■ **Your assignment**: The required output is every line from the one with "blue trophy [324,255,406,385]" through the final line of the data below, unchanged.

■ **Entries supplied**:

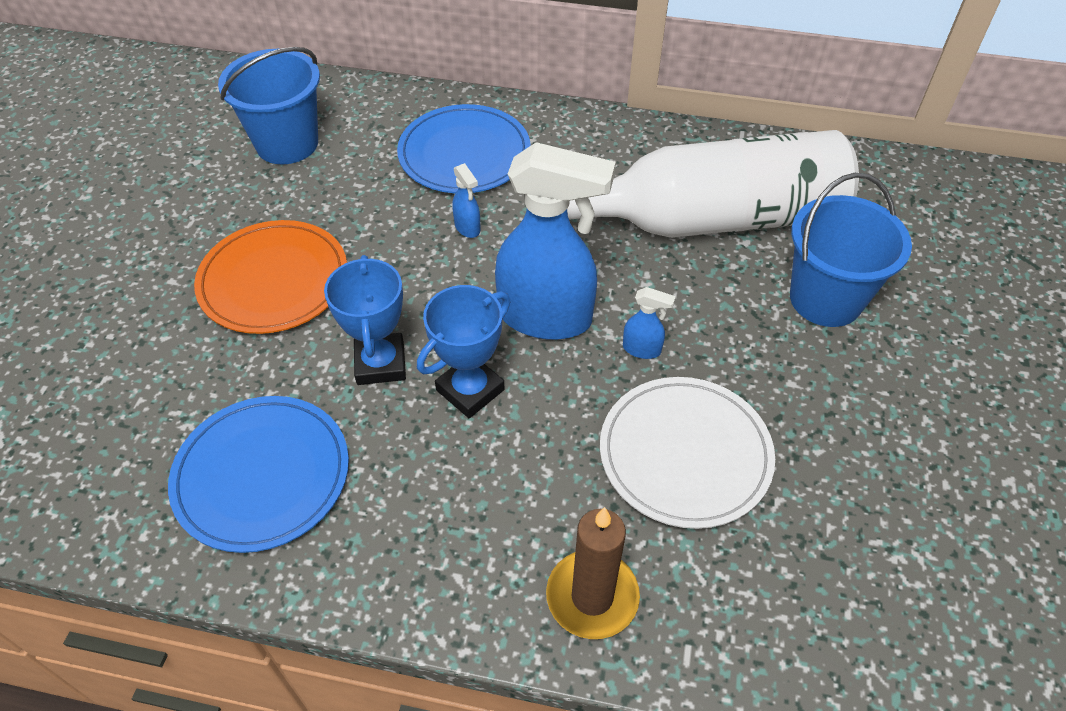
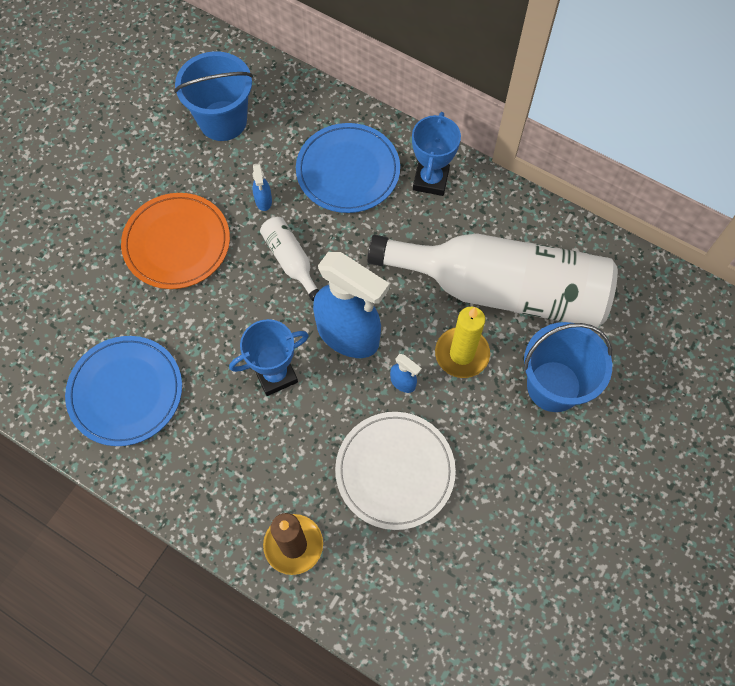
camera: 20 degrees right, 15 degrees up
blue trophy [324,255,406,385] -> blue trophy moved to [412,112,461,196]
blue spray bottle [452,163,481,238] -> blue spray bottle moved to [252,163,272,211]
none -> white bottle [260,217,319,301]
none -> yellow candle [435,306,490,378]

■ **Solution**:
blue trophy [324,255,406,385] -> blue trophy moved to [412,112,461,196]
blue spray bottle [452,163,481,238] -> blue spray bottle moved to [252,163,272,211]
none -> white bottle [260,217,319,301]
none -> yellow candle [435,306,490,378]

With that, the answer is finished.